- [What you need to do]: If a line below contains the string "purple", copy it out.

- [Data]:
▼▼▼

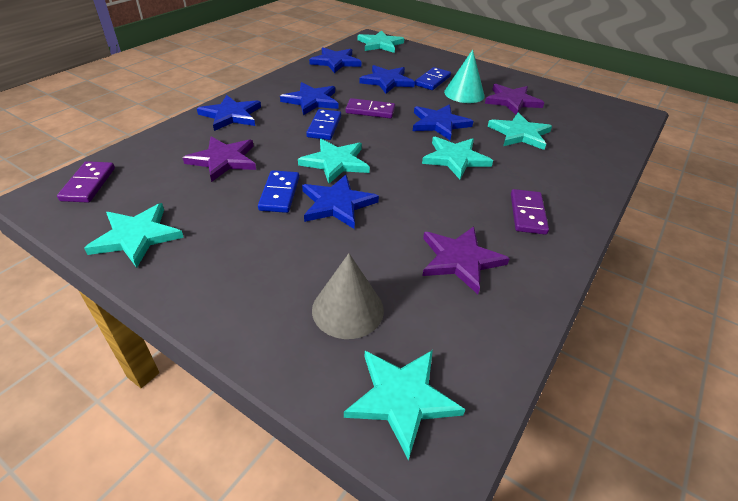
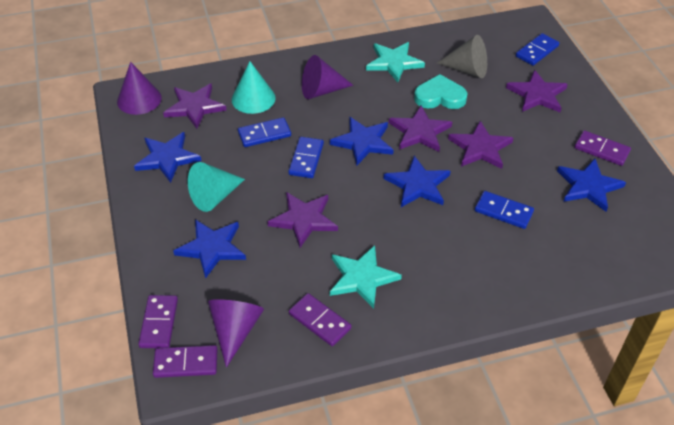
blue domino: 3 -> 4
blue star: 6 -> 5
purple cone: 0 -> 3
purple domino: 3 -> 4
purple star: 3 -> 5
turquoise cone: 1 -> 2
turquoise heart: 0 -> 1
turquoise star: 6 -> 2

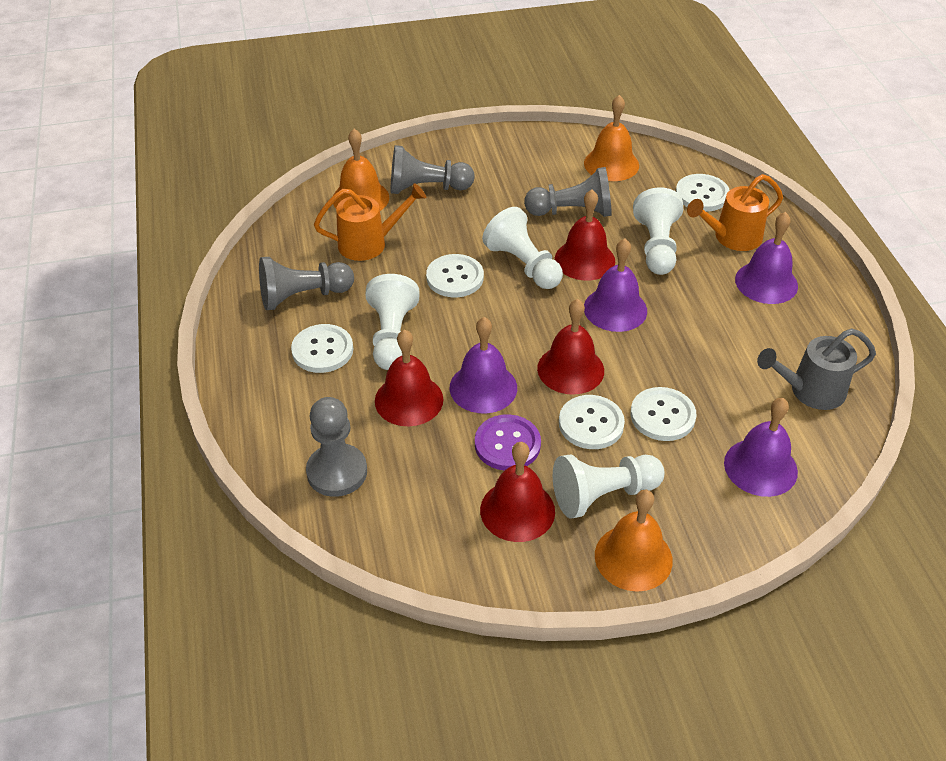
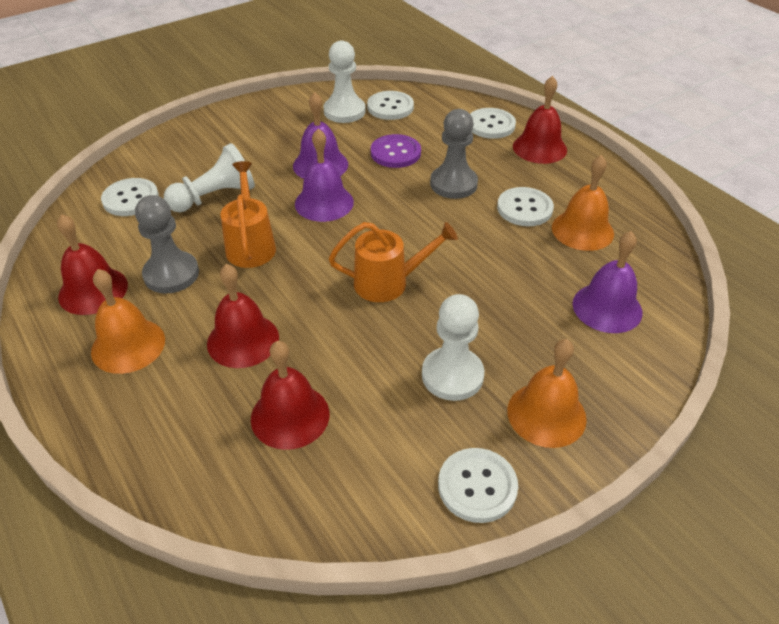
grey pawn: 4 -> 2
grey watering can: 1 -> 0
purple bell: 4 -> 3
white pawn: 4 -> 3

▲▲▲

- [Response to this task]:
purple cone: 0 -> 3
purple domino: 3 -> 4
purple star: 3 -> 5
purple bell: 4 -> 3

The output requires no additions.